■ Work request:
The lines below must be transcribed exactly as given, with the images removed.

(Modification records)
--- --- ---
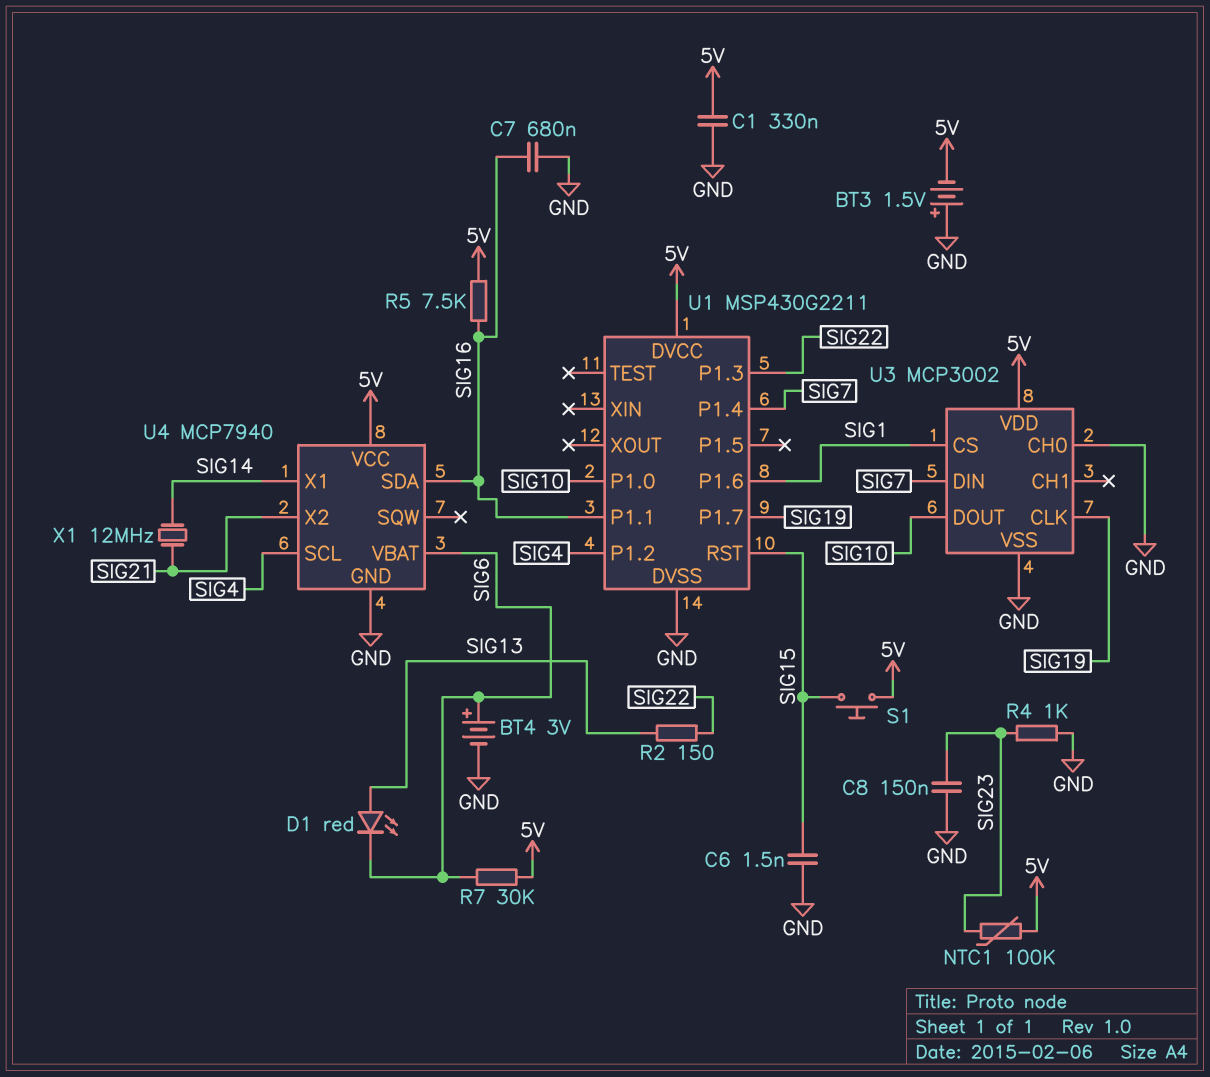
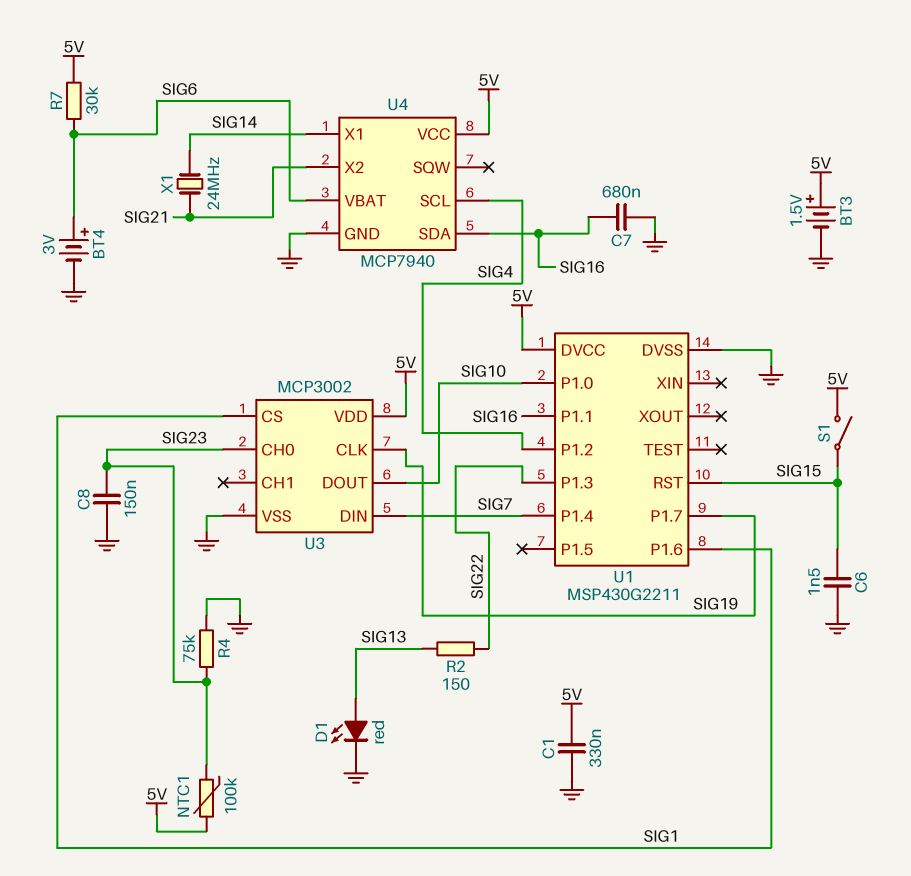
BT3: 1.5V (plus GND, minus 5V) -> 1.5V (plus 5V, minus GND)
D1: LED red (A SIG13, K SIG6) -> LED red (A SIG13, K GND)
R4: 1k (GND, SIG23) -> 75k (GND, SIG23)
R5: 7.5k (5V, SIG16) -> none
S1: button (5V, SIG15) -> switch (5V, SIG15)
U3 pin CH0: GND -> SIG23
X1: 12MHz (SIG14, SIG21) -> 24MHz (SIG14, SIG21)

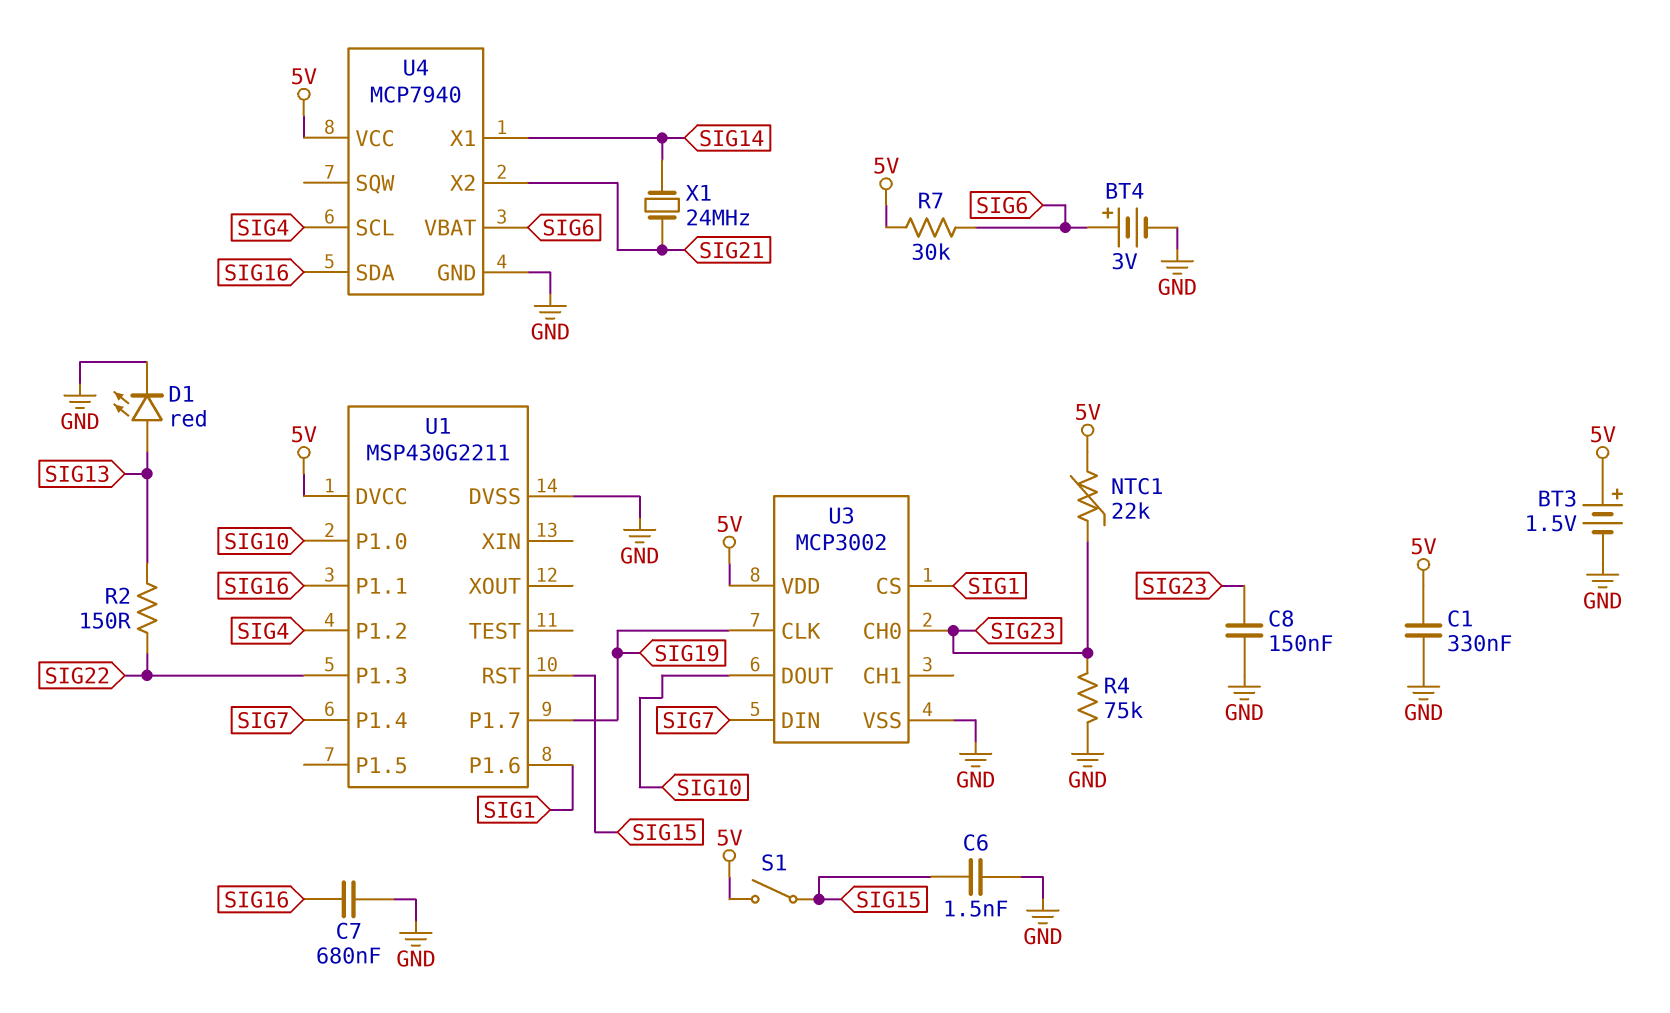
NTC1: 100k (5V, SIG23) -> 22k (5V, SIG23)

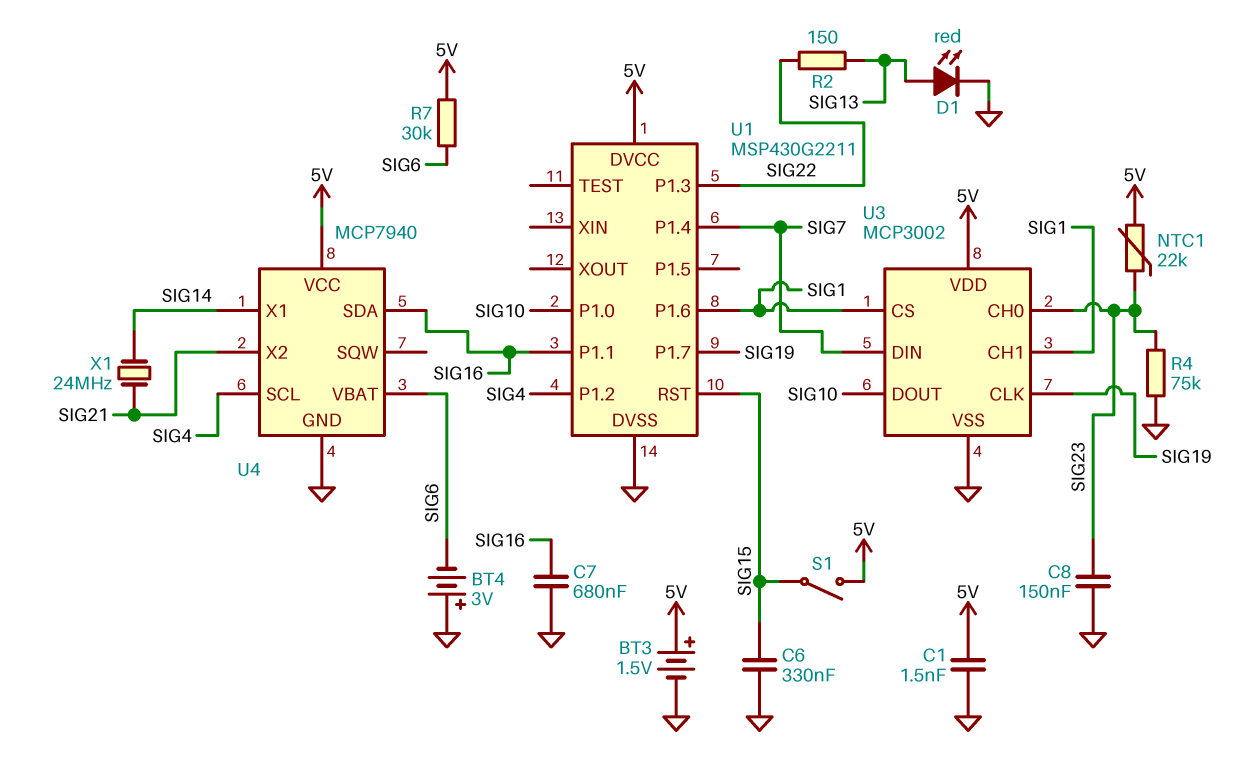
BT4: 3V (plus SIG6, minus GND) -> 3V (plus GND, minus SIG6)
C1: 330nF (5V, GND) -> 1.5nF (5V, GND)
C6: 1.5nF (GND, SIG15) -> 330nF (GND, SIG15)
U3 pin CH1: none -> SIG1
--- --- ---
■ Answer section:
BT3: 1.5V (plus GND, minus 5V) -> 1.5V (plus 5V, minus GND)
D1: LED red (A SIG13, K SIG6) -> LED red (A SIG13, K GND)
R4: 1k (GND, SIG23) -> 75k (GND, SIG23)
R5: 7.5k (5V, SIG16) -> none
S1: button (5V, SIG15) -> switch (5V, SIG15)
U3 pin CH0: GND -> SIG23
X1: 12MHz (SIG14, SIG21) -> 24MHz (SIG14, SIG21)

NTC1: 100k (5V, SIG23) -> 22k (5V, SIG23)

BT4: 3V (plus SIG6, minus GND) -> 3V (plus GND, minus SIG6)
C1: 330nF (5V, GND) -> 1.5nF (5V, GND)
C6: 1.5nF (GND, SIG15) -> 330nF (GND, SIG15)
U3 pin CH1: none -> SIG1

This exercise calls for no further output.